Search the material below for the word "black" and copy every line in which it occurs.
· · · ·
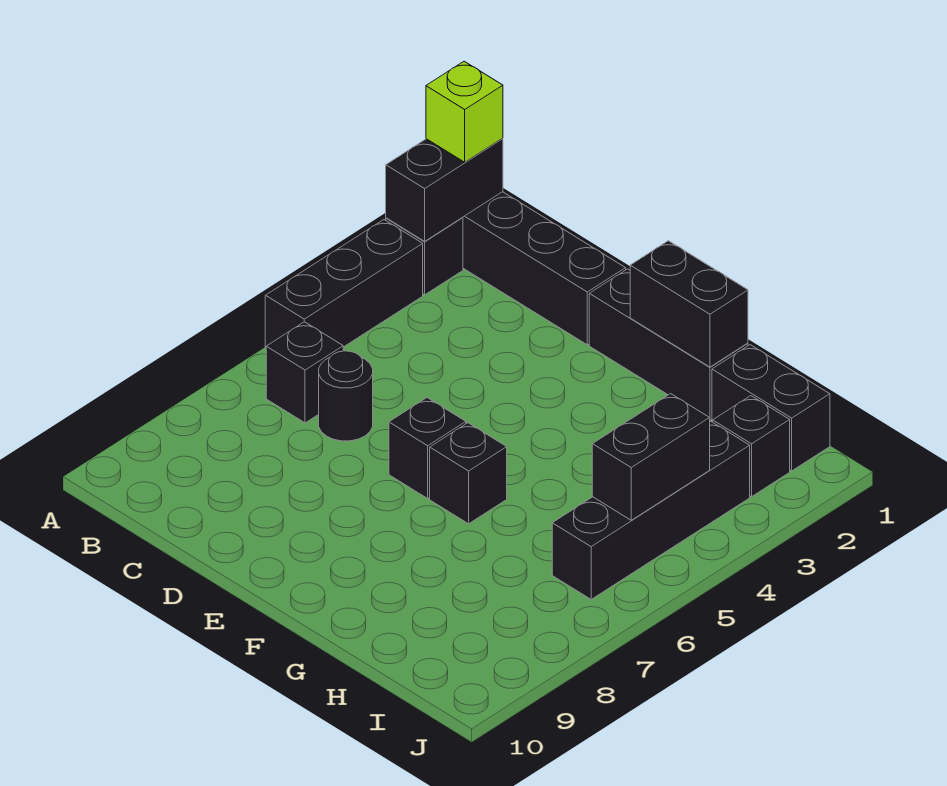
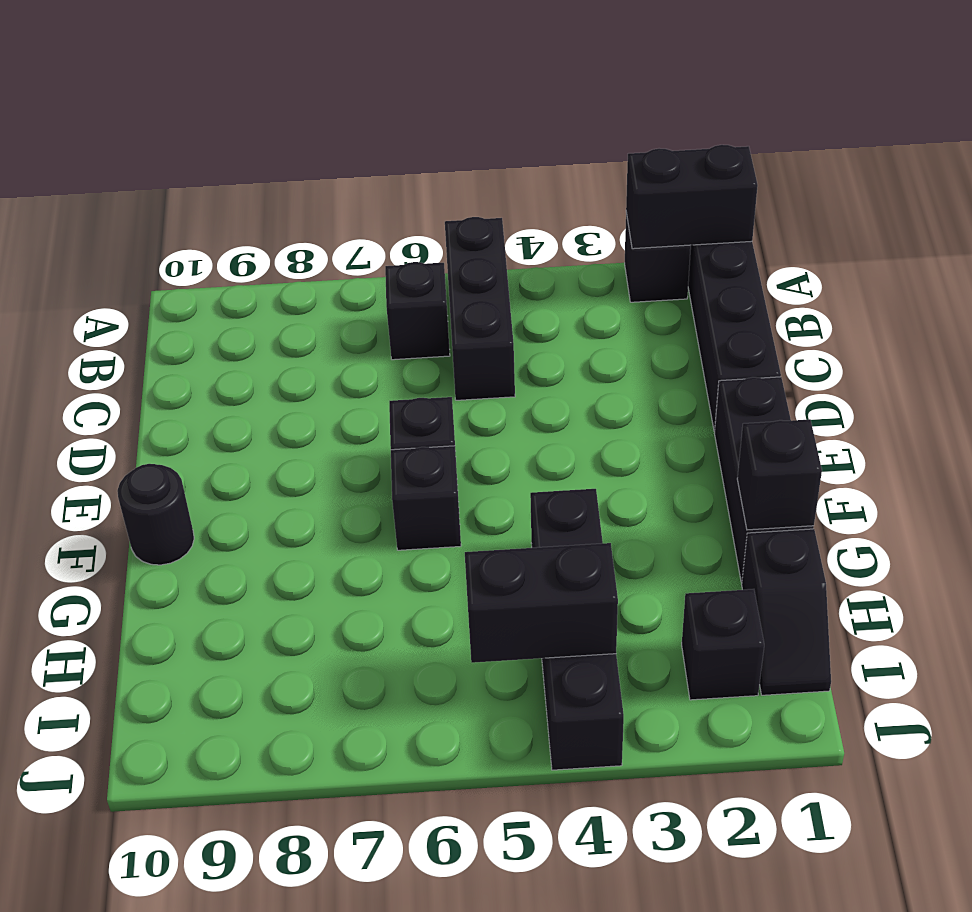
lime brick A1 level 3 -> none
black brick A3:A5 level 1 -> black brick A5:C5 level 1
black round brick C6 level 1 -> black round brick F10 level 1
black brick F1:G1 level 2 -> black brick G1 level 2
black brick H1:I1 level 1 -> black slope H1:I1 level 1 top H
black brick I3:I6 level 1 -> black brick G4:J4 level 1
· · · ·
#### OUTPUT OF THE TASK:
black brick A3:A5 level 1 -> black brick A5:C5 level 1
black round brick C6 level 1 -> black round brick F10 level 1
black brick F1:G1 level 2 -> black brick G1 level 2
black brick H1:I1 level 1 -> black slope H1:I1 level 1 top H
black brick I3:I6 level 1 -> black brick G4:J4 level 1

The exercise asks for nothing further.